■ WORK TASK ■
Locate every line below that contains the word "removed" and copy it.

■ STUDY MATERIAL ■
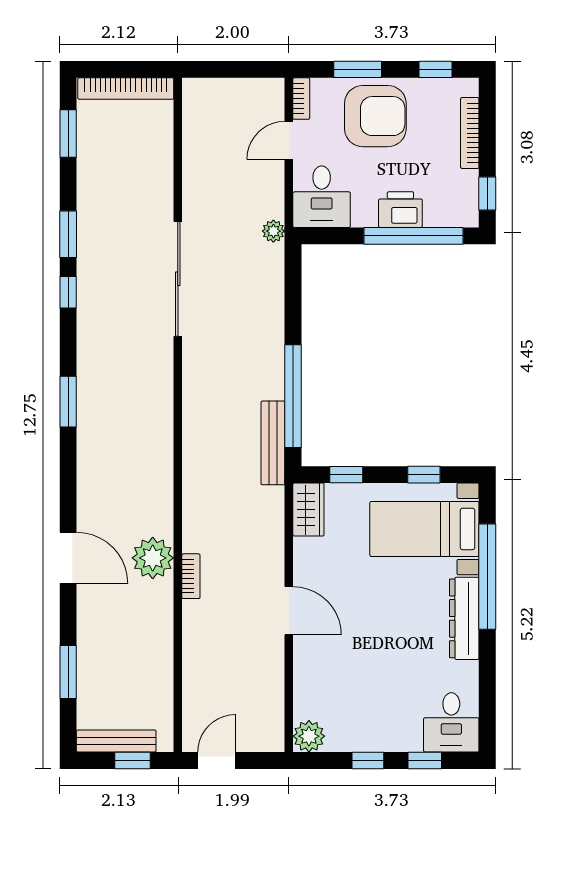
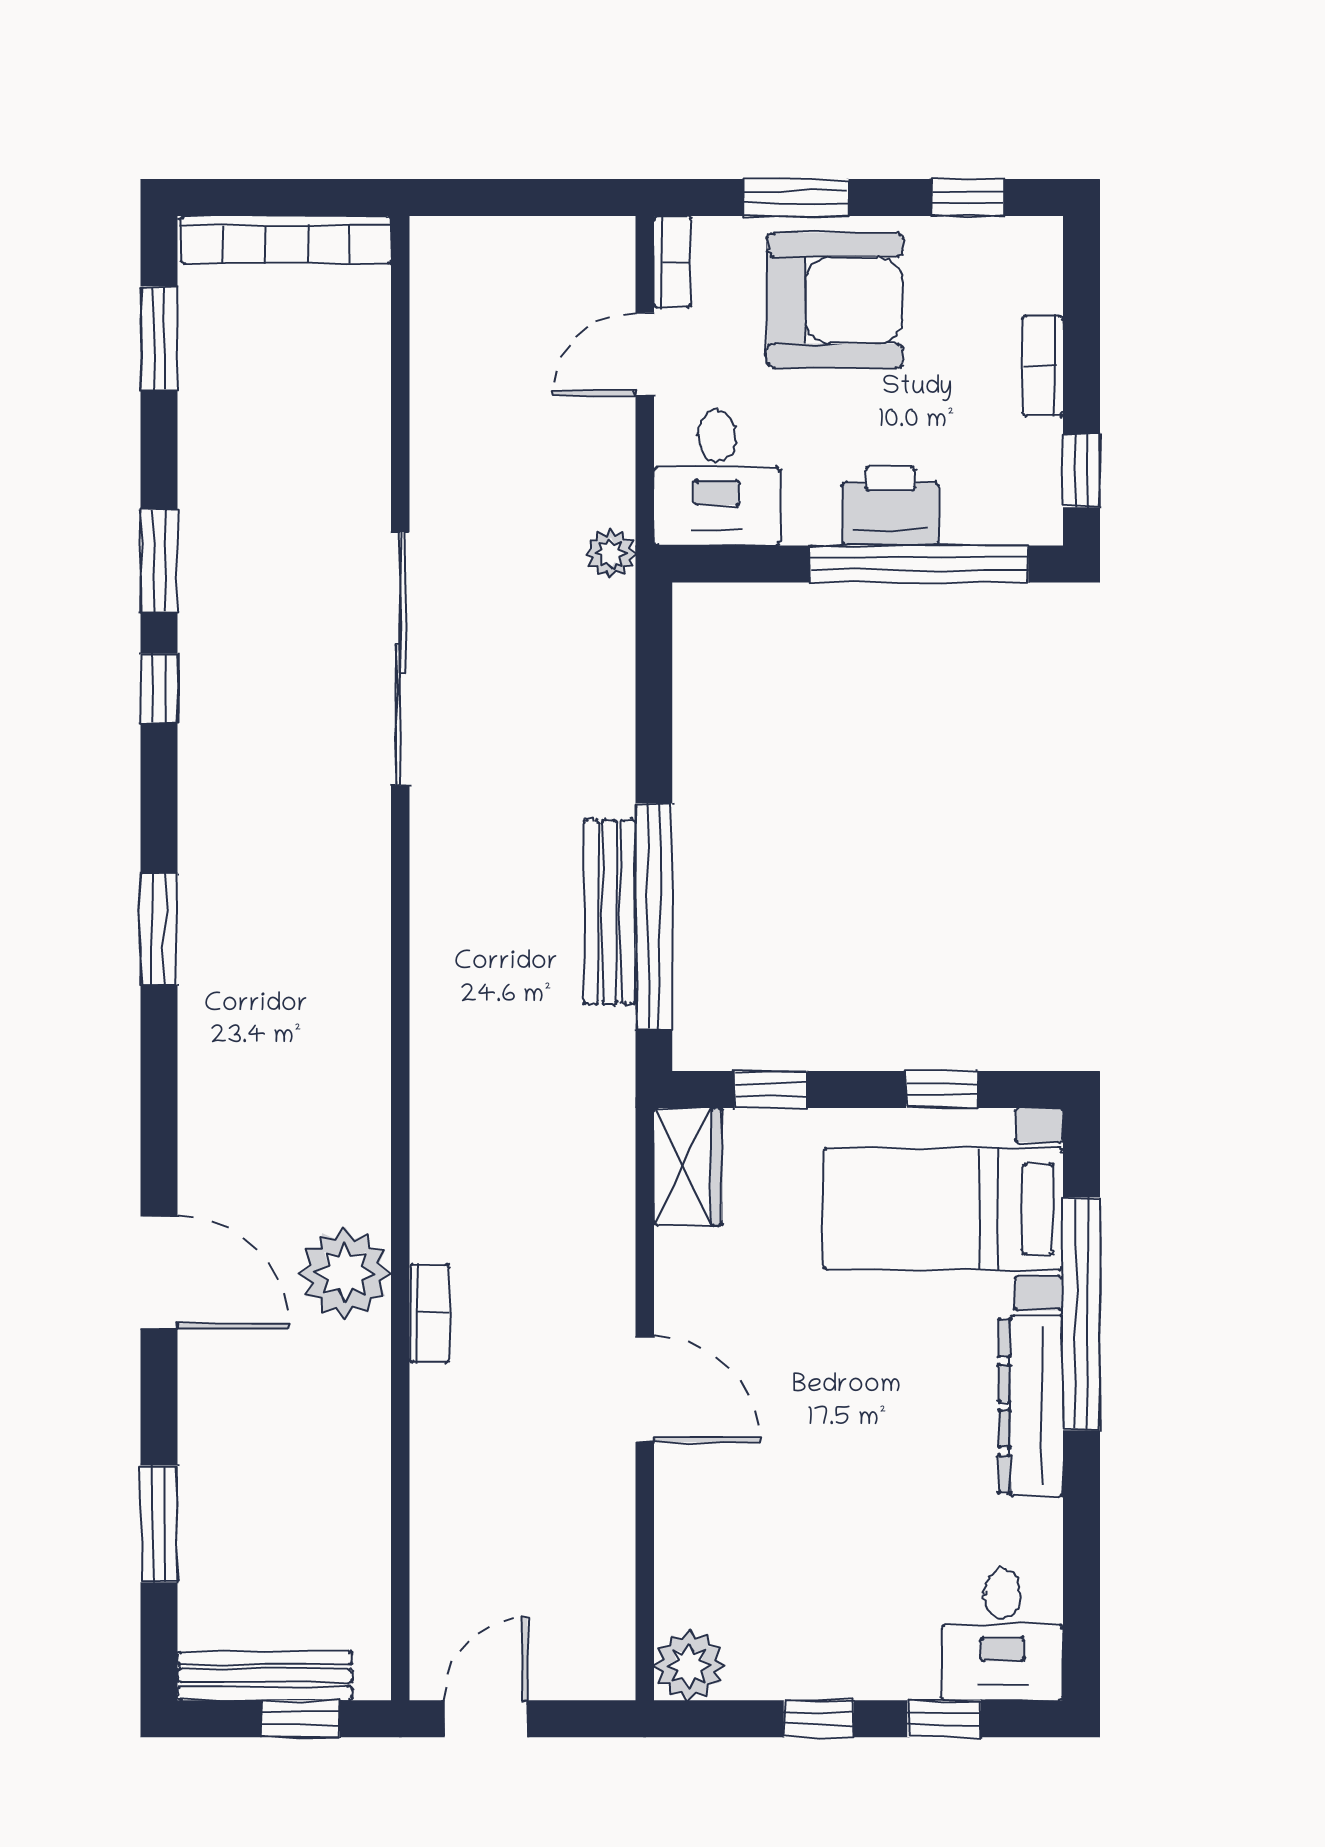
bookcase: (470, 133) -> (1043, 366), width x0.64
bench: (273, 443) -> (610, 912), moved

...

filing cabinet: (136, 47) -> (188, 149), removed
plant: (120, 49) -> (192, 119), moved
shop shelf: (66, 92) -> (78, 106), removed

■ TASK RESULT ■
filing cabinet: (136, 47) -> (188, 149), removed
shop shelf: (66, 92) -> (78, 106), removed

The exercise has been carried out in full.